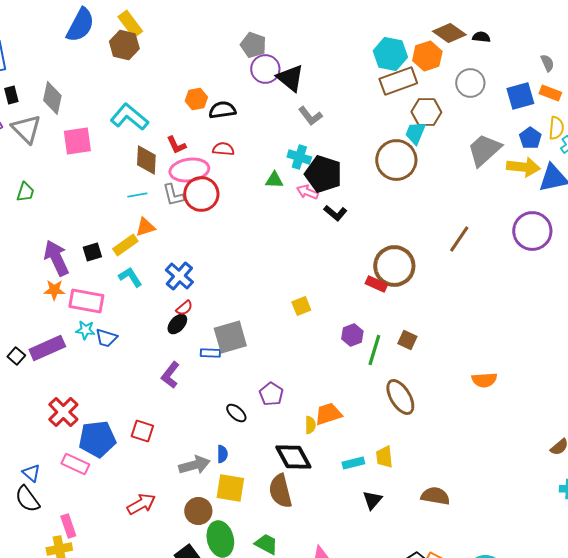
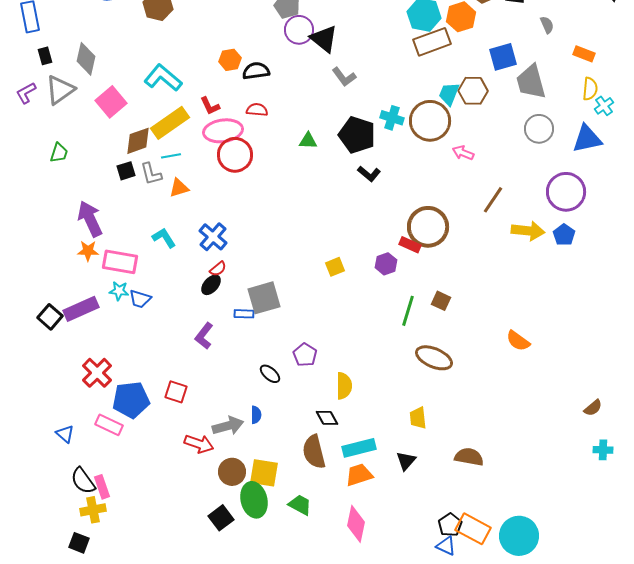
gray semicircle: (547, 63) -> (547, 25), moved
gray circle: (470, 83) -> (539, 129), moved
blue square: (520, 96) -> (503, 57), moved
brown hexagon: (426, 112) -> (473, 91), moved
gray triangle: (26, 129) -> (60, 90), turned 40
blue pentagon: (530, 138) -> (564, 235), moved
pink square: (77, 141) -> (111, 102), turned -32
gray trapezoid: (484, 150) -> (531, 82), moved, turned -63
cyan cross: (299, 157) -> (392, 118), moved
brown diamond: (146, 160) -> (138, 141), moved, turned 68
yellow arrow: (523, 167) -> (528, 231), moved
pink arrow: (307, 192) -> (463, 153), moved
gray L-shape: (173, 195) -> (151, 174), moved
yellow rectangle: (125, 245) -> (170, 123), moved, size x1.5
black square: (92, 252) -> (126, 171), moved
purple hexagon: (352, 335) -> (386, 264), moved
black square: (16, 356) -> (50, 317), size x1.4
orange semicircle: (484, 380) -> (518, 341), turned 40
brown ellipse: (400, 397) -> (434, 358), turned -36
orange trapezoid: (328, 414) -> (359, 475), moved
yellow semicircle: (310, 425) -> (344, 386), size x1.5
black diamond: (293, 457) -> (327, 418), size x0.6
cyan rectangle: (353, 463) -> (359, 448), moved, size x1.5
yellow square: (230, 488) -> (264, 473), moved
black semicircle: (27, 499) -> (83, 481), moved
red arrow: (141, 504) -> (199, 444), moved, turned 48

ACTION ITEM:
The listing above must be repeated exactly. Its pictures are not part of the copy.

OUTPUT BELOW:
gray semicircle: (547, 63) -> (547, 25), moved
gray circle: (470, 83) -> (539, 129), moved
blue square: (520, 96) -> (503, 57), moved
brown hexagon: (426, 112) -> (473, 91), moved
gray triangle: (26, 129) -> (60, 90), turned 40
blue pentagon: (530, 138) -> (564, 235), moved
pink square: (77, 141) -> (111, 102), turned -32
gray trapezoid: (484, 150) -> (531, 82), moved, turned -63
cyan cross: (299, 157) -> (392, 118), moved
brown diamond: (146, 160) -> (138, 141), moved, turned 68
yellow arrow: (523, 167) -> (528, 231), moved
pink arrow: (307, 192) -> (463, 153), moved
gray L-shape: (173, 195) -> (151, 174), moved
yellow rectangle: (125, 245) -> (170, 123), moved, size x1.5
black square: (92, 252) -> (126, 171), moved
purple hexagon: (352, 335) -> (386, 264), moved
black square: (16, 356) -> (50, 317), size x1.4
orange semicircle: (484, 380) -> (518, 341), turned 40
brown ellipse: (400, 397) -> (434, 358), turned -36
orange trapezoid: (328, 414) -> (359, 475), moved
yellow semicircle: (310, 425) -> (344, 386), size x1.5
black diamond: (293, 457) -> (327, 418), size x0.6
cyan rectangle: (353, 463) -> (359, 448), moved, size x1.5
yellow square: (230, 488) -> (264, 473), moved
black semicircle: (27, 499) -> (83, 481), moved
red arrow: (141, 504) -> (199, 444), moved, turned 48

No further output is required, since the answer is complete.